## MATERIAL PROVIDED
____________________

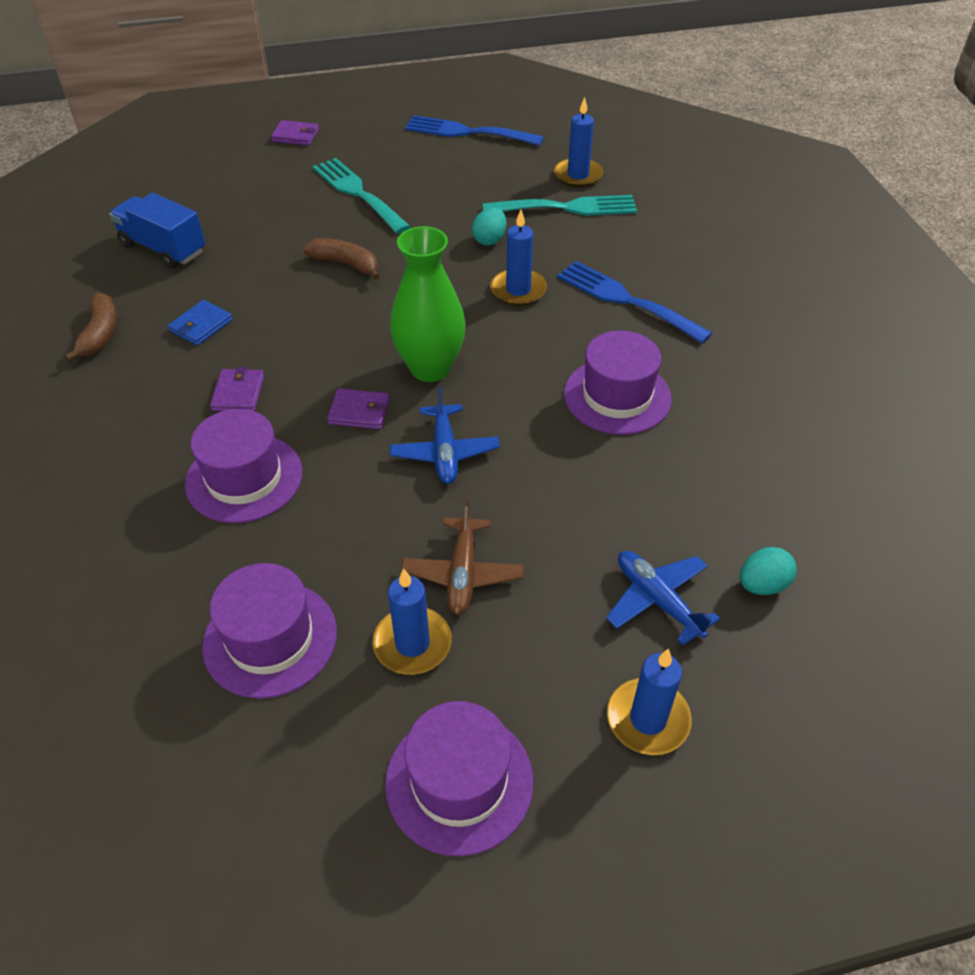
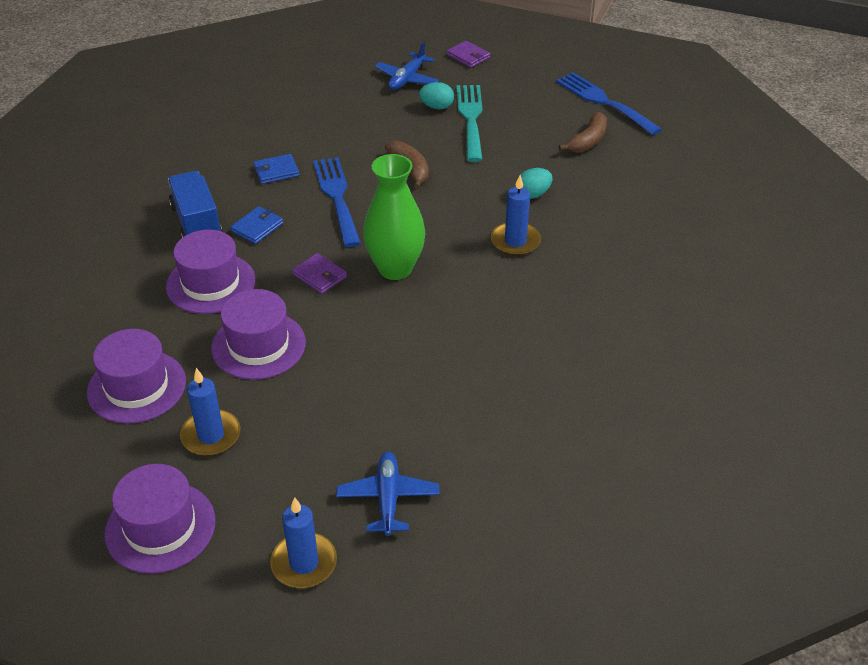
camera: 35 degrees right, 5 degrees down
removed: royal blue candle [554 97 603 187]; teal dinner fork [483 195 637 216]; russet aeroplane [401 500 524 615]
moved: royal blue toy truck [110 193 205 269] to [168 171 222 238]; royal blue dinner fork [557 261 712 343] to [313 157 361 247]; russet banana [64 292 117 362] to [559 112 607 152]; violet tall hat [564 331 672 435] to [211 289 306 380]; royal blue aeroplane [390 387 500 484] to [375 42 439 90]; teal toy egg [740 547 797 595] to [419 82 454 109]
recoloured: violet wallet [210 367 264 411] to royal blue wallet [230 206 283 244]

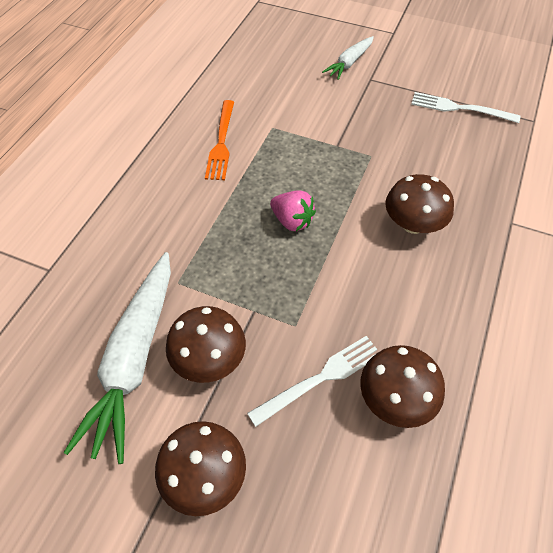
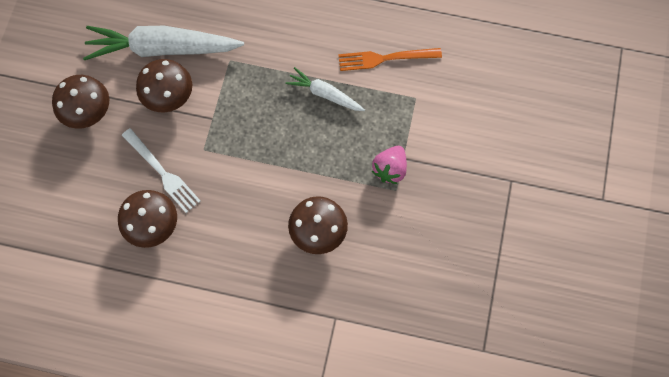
camera: 80 degrees right, 15 degrees up
removed: pure white dinner fork [411 92 520 123]
moved: pure white carrot [322 36 374 80] to [285 67 365 111]; pink strawberry [270 190 316 231] to [372 146 407 184]

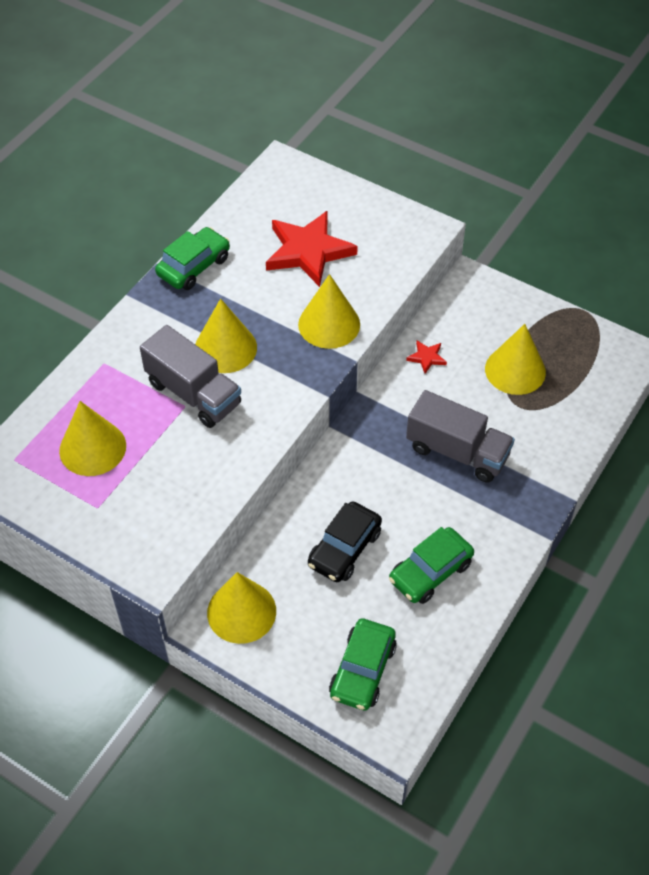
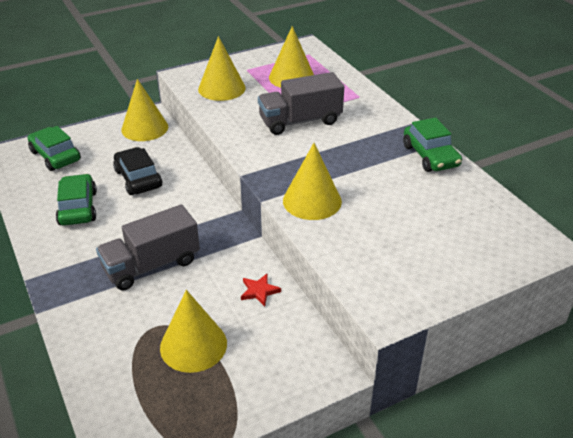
camera: 120 degrees right, 15 degrees down
removed: crimson star shape [266 211 358 287]
moved: golden solid cone [195 299 257 373] to [198 36 246 101]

____________________

## WHAT THIS TASK INVOLVES
Filter the listing so that only lines holding the word "teal" remain, and copy those lines.

## TASK OUTPUT
removed: royal blue candle [554 97 603 187]; teal dinner fork [483 195 637 216]; russet aeroplane [401 500 524 615]
moved: royal blue toy truck [110 193 205 269] to [168 171 222 238]; royal blue dinner fork [557 261 712 343] to [313 157 361 247]; russet banana [64 292 117 362] to [559 112 607 152]; violet tall hat [564 331 672 435] to [211 289 306 380]; royal blue aeroplane [390 387 500 484] to [375 42 439 90]; teal toy egg [740 547 797 595] to [419 82 454 109]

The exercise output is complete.